Task to carry out:
Transcribe exactly the lines from the one holding "R4: 6.2k (BASE, IC1/GP2)" through the closing line of the entries below. Pictures stay out of the copy.

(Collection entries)
+--

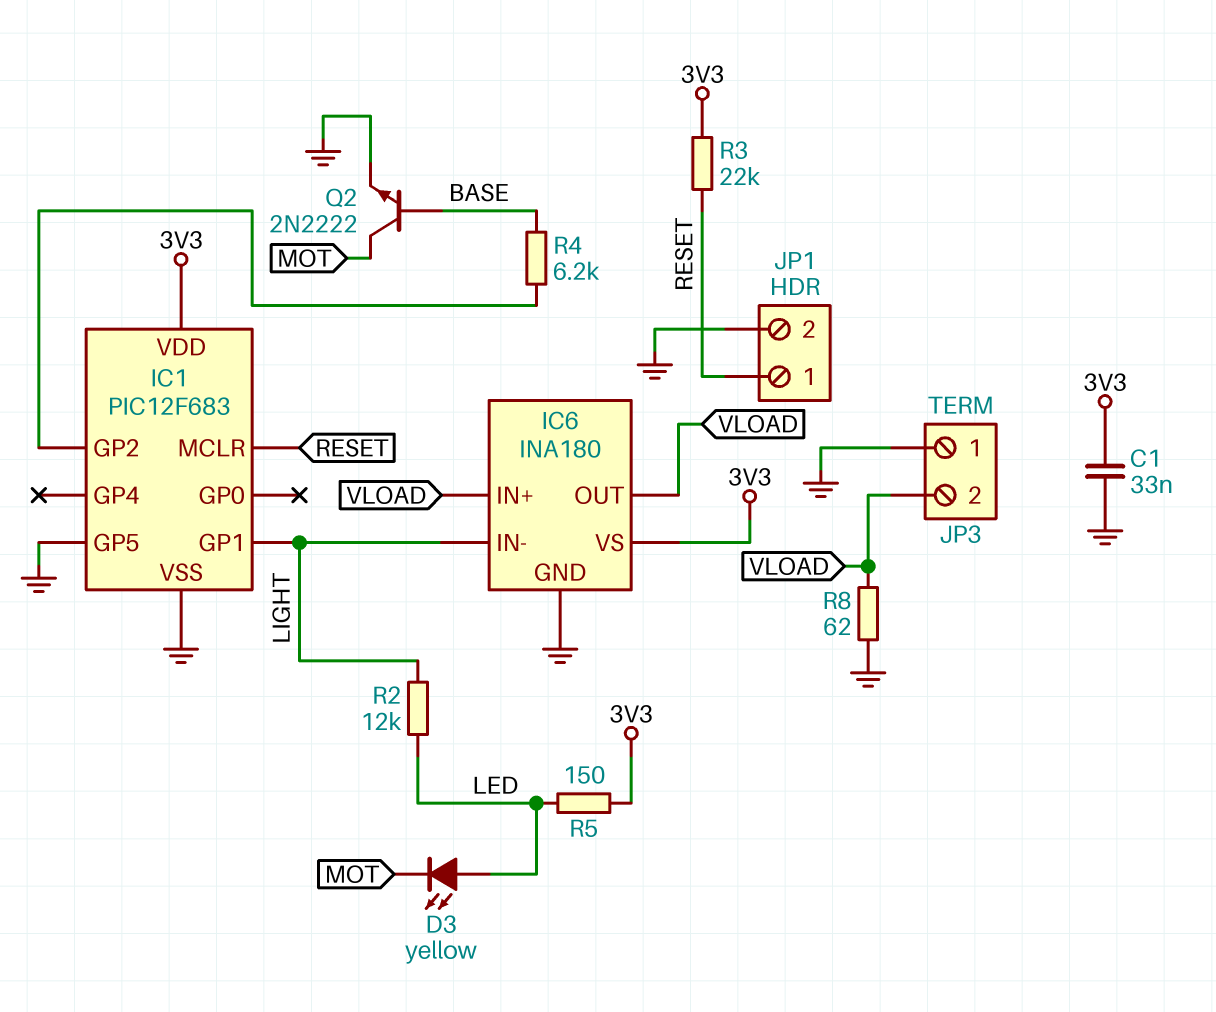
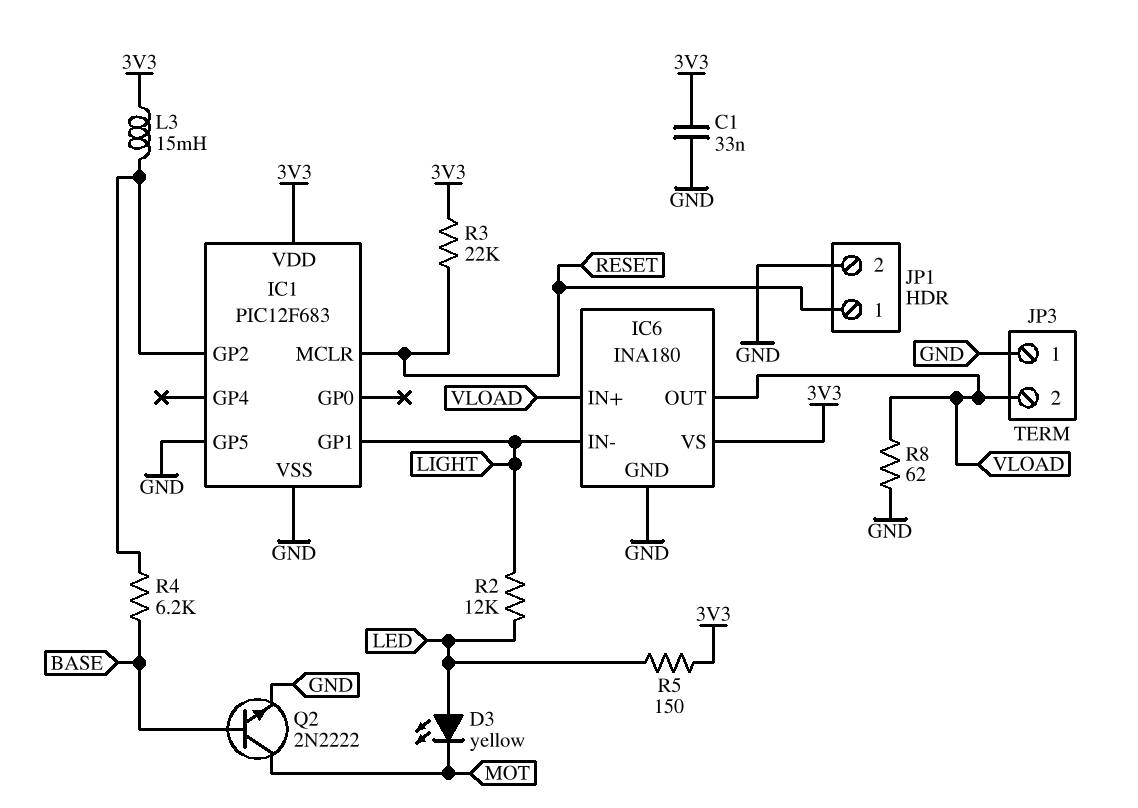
L3: none -> 15mH (3V3, IC1/GP2)

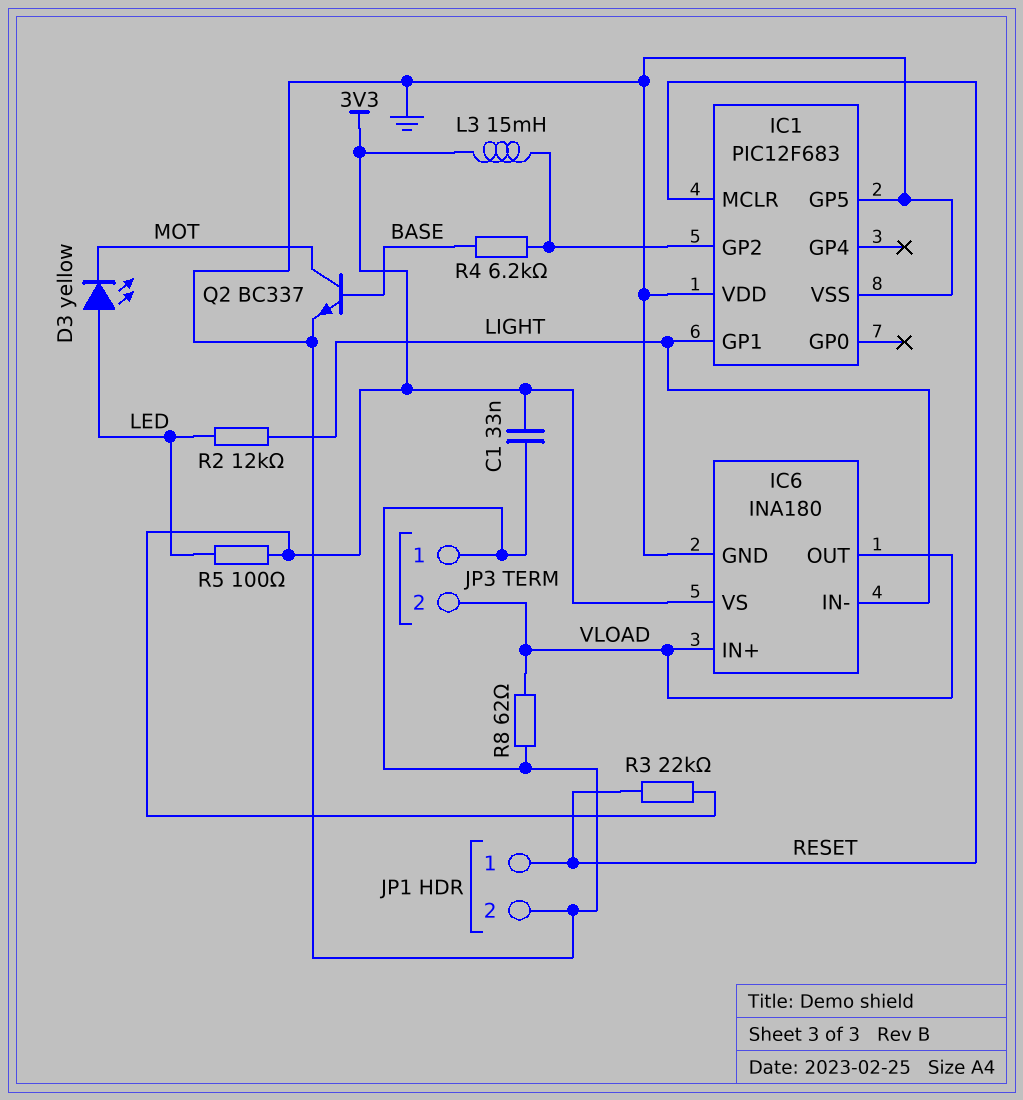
IC1 pin VDD: 3V3 -> GND
Q2: NPN 2N2222 (B BASE, C MOT, E GND) -> NPN BC337 (B BASE, C MOT, E GND)
R5: 150 (3V3, LED) -> 100 (3V3, LED)

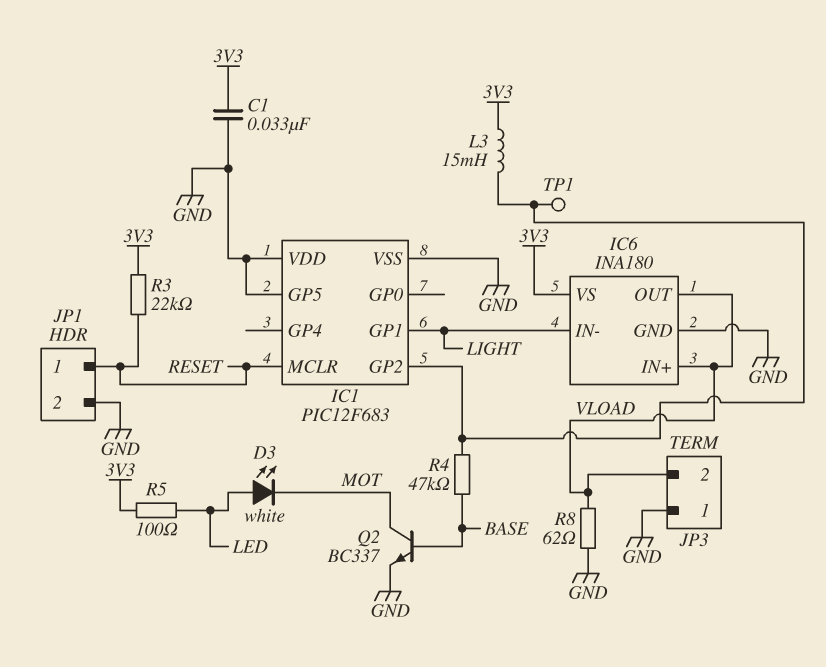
D3: LED yellow (A LED, K MOT) -> LED white (A LED, K MOT)
R2: 12k (LED, LIGHT) -> none
R4: 6.2k (BASE, IC1/GP2) -> 47k (BASE, IC1/GP2)
TP1: none -> test point (IC1/GP2)

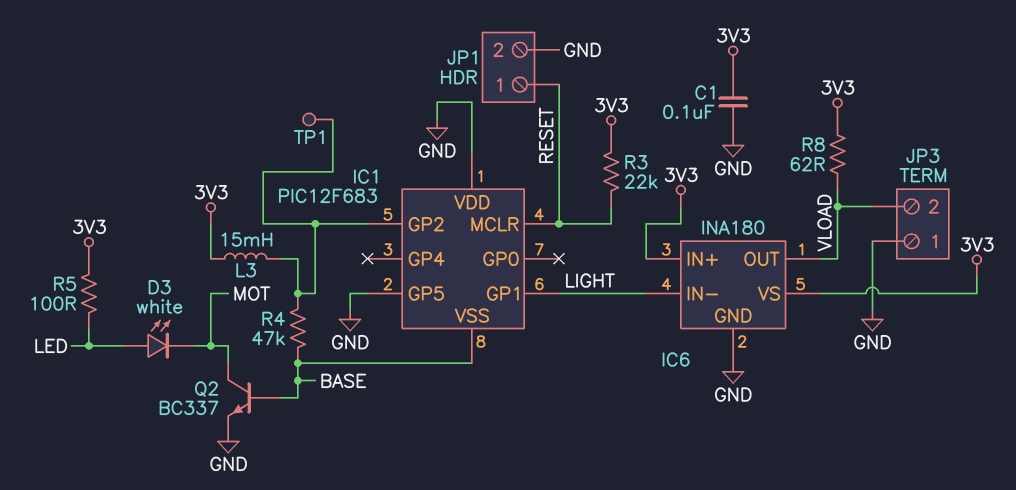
C1: 33nF (3V3, GND) -> 100nF (3V3, GND)
IC1 pin VSS: GND -> BASE
IC6 pin IN+: VLOAD -> 3V3
R8: 62 (GND, VLOAD) -> 62 (3V3, VLOAD)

+--

Reply to the task:
R4: 6.2k (BASE, IC1/GP2) -> 47k (BASE, IC1/GP2)
TP1: none -> test point (IC1/GP2)

C1: 33nF (3V3, GND) -> 100nF (3V3, GND)
IC1 pin VSS: GND -> BASE
IC6 pin IN+: VLOAD -> 3V3
R8: 62 (GND, VLOAD) -> 62 (3V3, VLOAD)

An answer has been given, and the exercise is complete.